- Opening Delimiter -

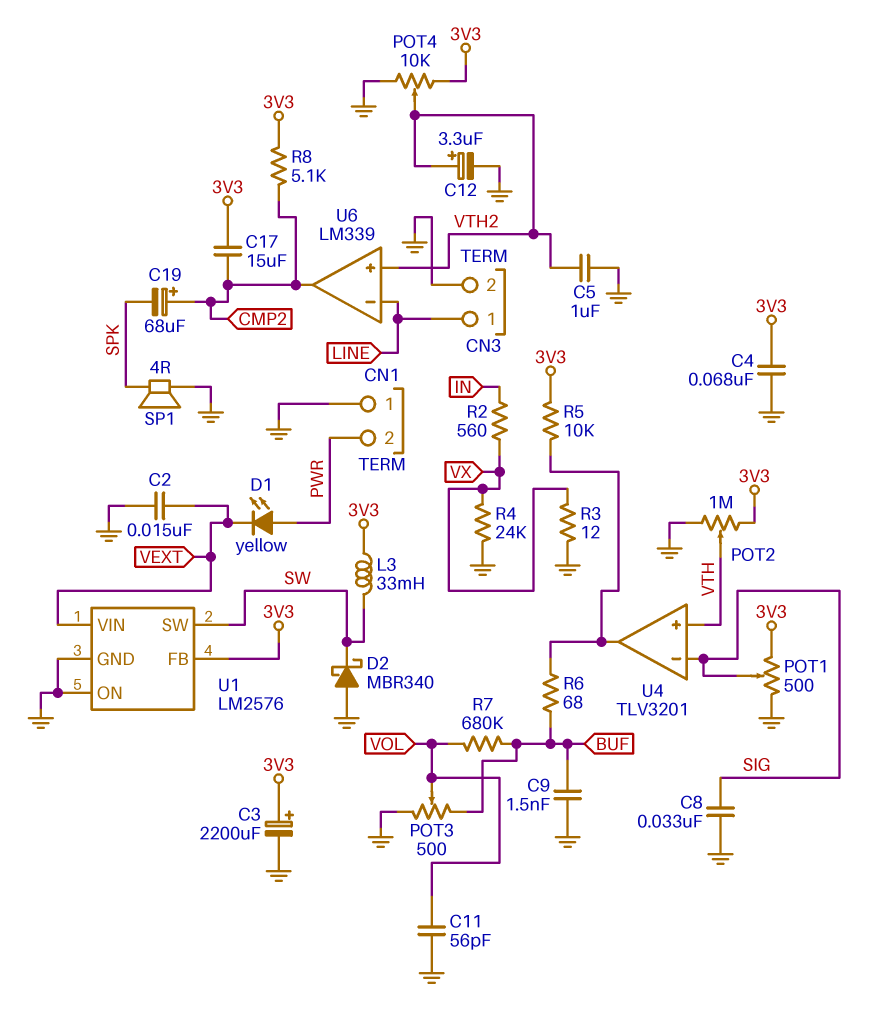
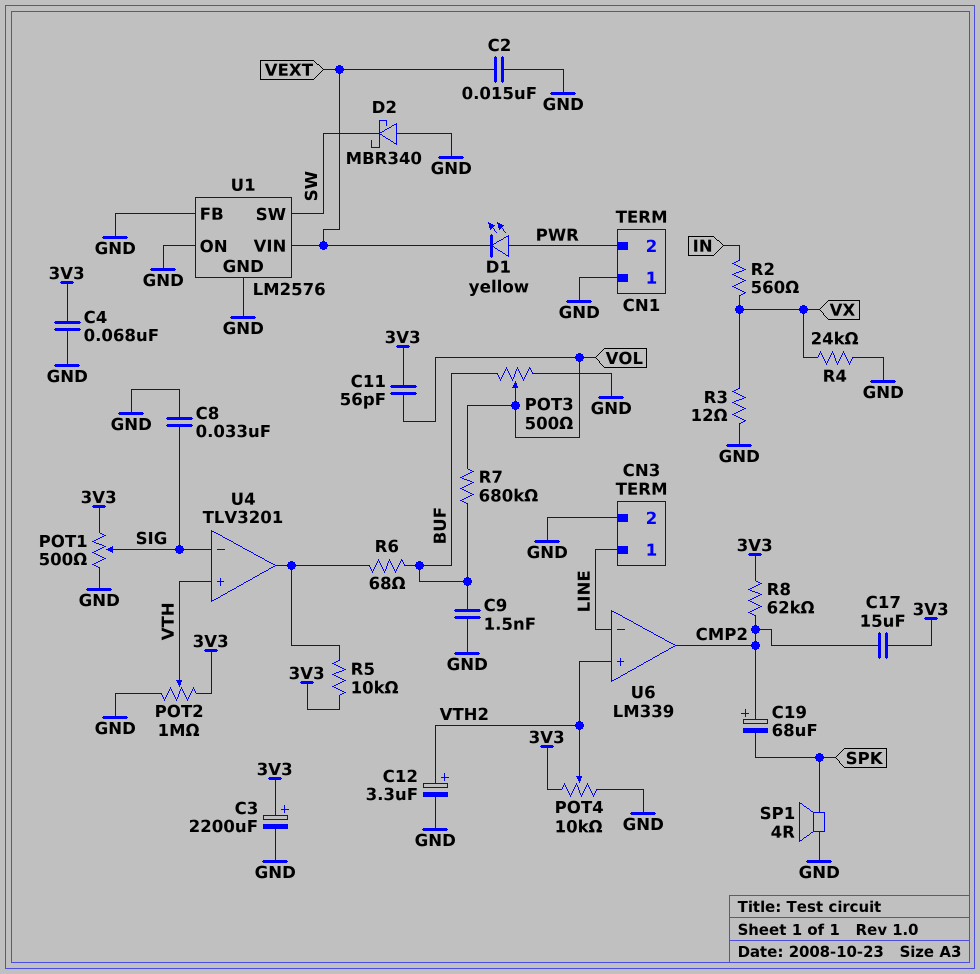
C5: 1uF (GND, VTH2) -> none
C11: 56pF (GND, VOL) -> 56pF (3V3, VOL)
L3: 33mH (3V3, SW) -> none
R8: 5.1k (3V3, CMP2) -> 62k (3V3, CMP2)
U1 pin FB: 3V3 -> GND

- Closing Delimiter -

■ EXERCISE PROMPT
Reproduce the data above exactly, leaving each picture out.

■ RESPONSE TO THE EXERCISE
C5: 1uF (GND, VTH2) -> none
C11: 56pF (GND, VOL) -> 56pF (3V3, VOL)
L3: 33mH (3V3, SW) -> none
R8: 5.1k (3V3, CMP2) -> 62k (3V3, CMP2)
U1 pin FB: 3V3 -> GND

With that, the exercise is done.